▶ _Information given_:
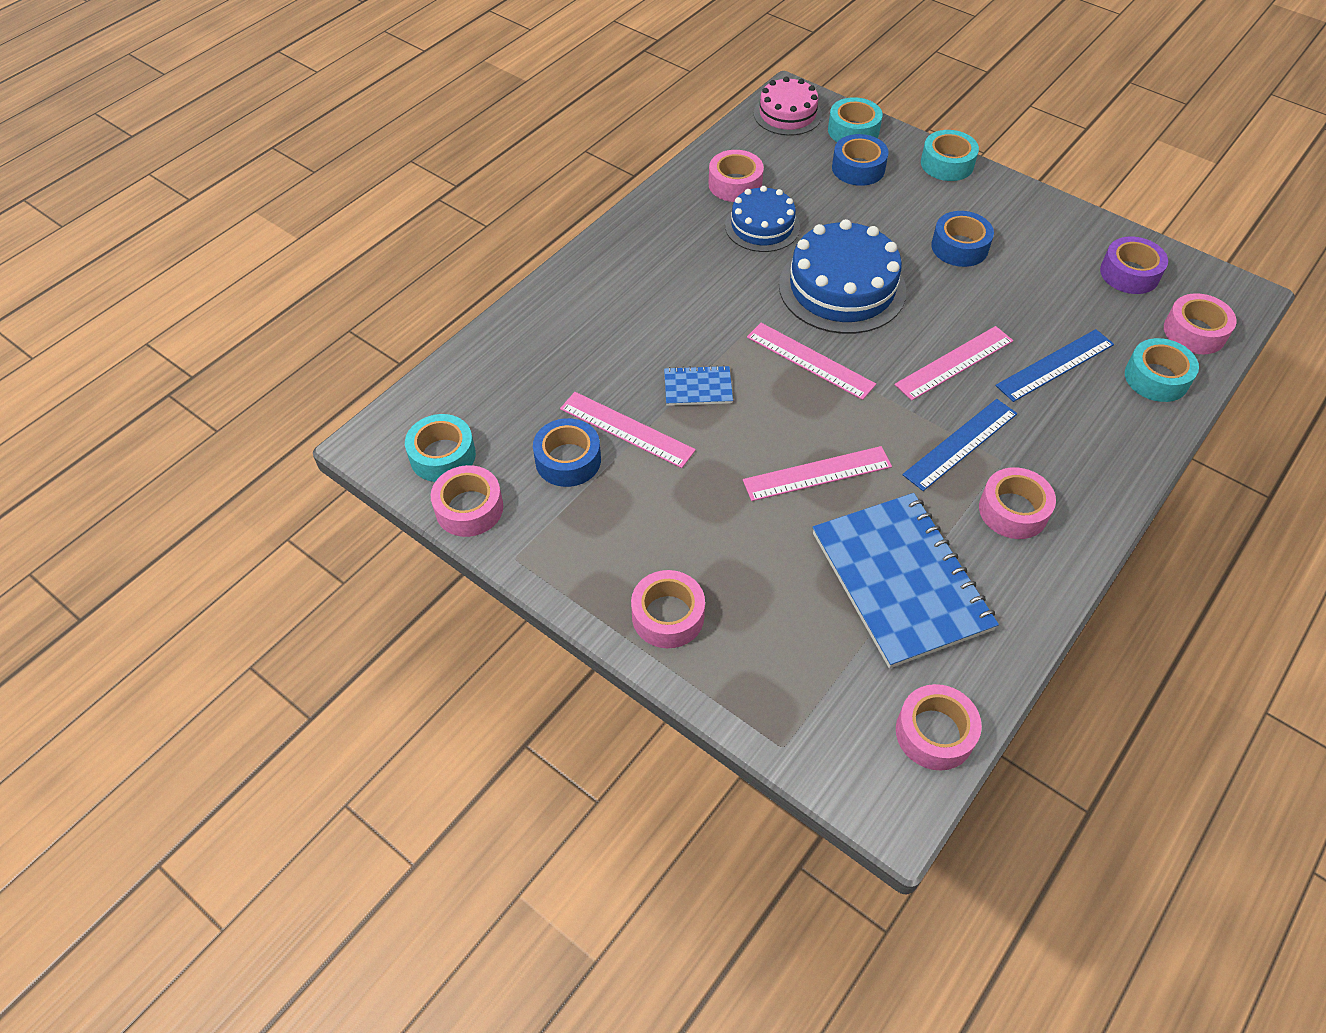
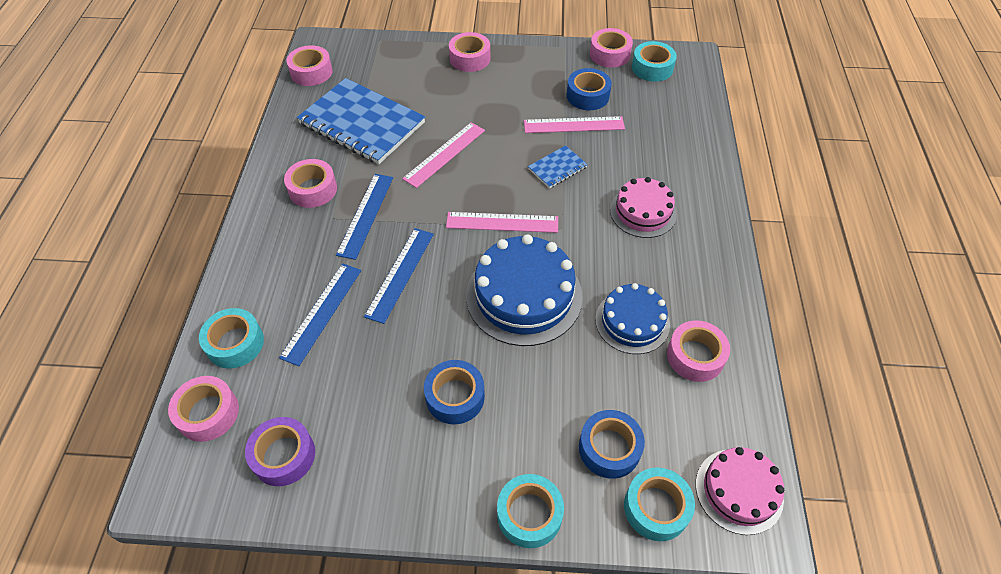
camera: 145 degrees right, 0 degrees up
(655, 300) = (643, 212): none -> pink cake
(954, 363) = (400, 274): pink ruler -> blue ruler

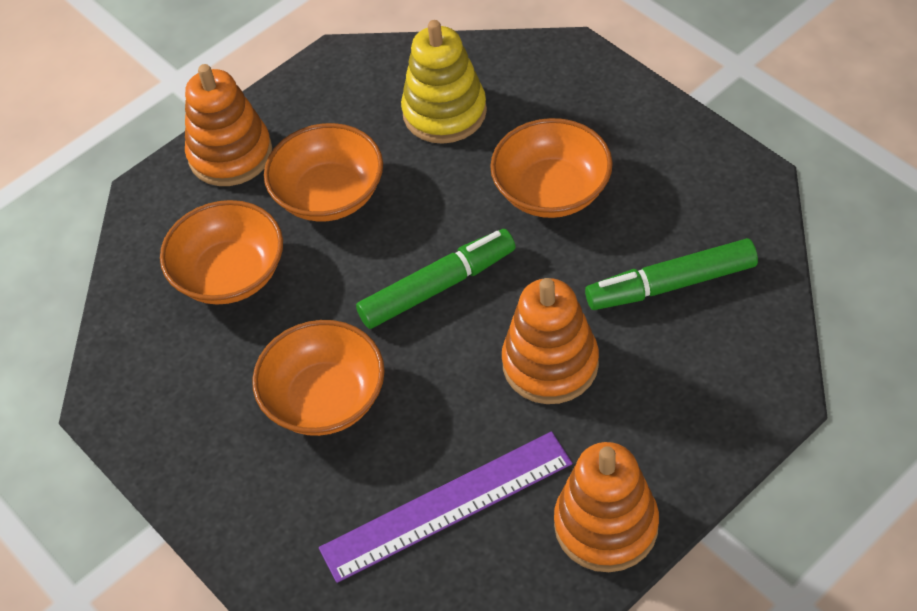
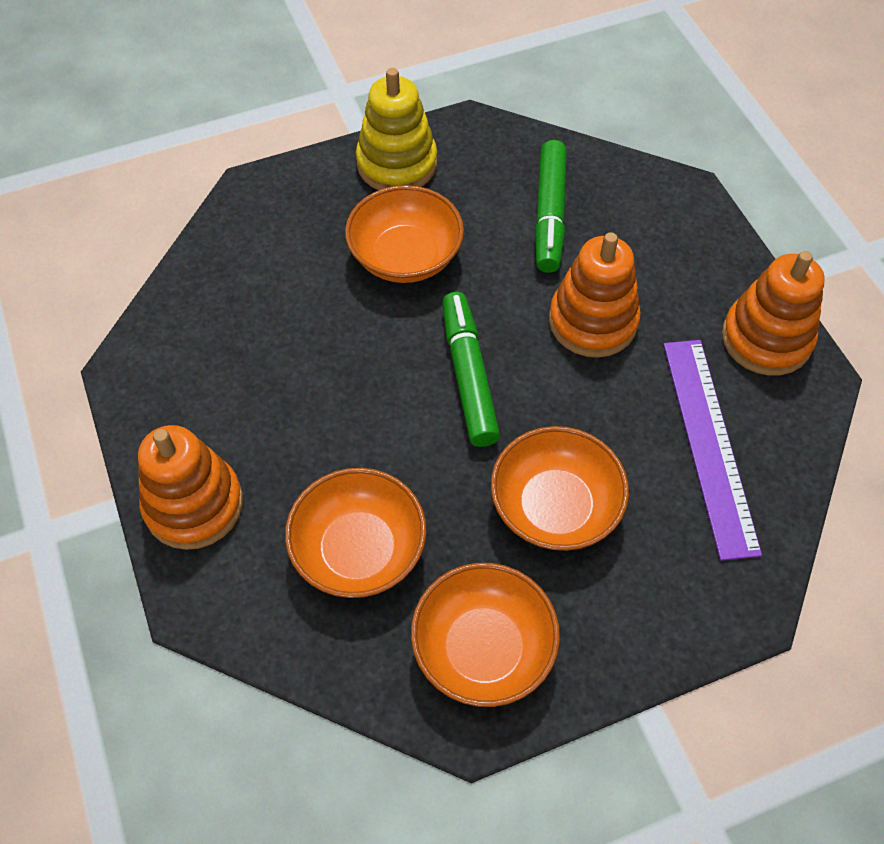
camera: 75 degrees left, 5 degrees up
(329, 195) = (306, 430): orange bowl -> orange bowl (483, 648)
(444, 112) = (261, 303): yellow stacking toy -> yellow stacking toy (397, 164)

▶ _Exercise aim_: Once the line with "camera: 75 degrees left, 5 degrees up" is found, write out that line and every one after it through the last line of the records, exactly and with nothing else.

▶ _Response to the task_:
camera: 75 degrees left, 5 degrees up
(329, 195) = (306, 430): orange bowl -> orange bowl (483, 648)
(444, 112) = (261, 303): yellow stacking toy -> yellow stacking toy (397, 164)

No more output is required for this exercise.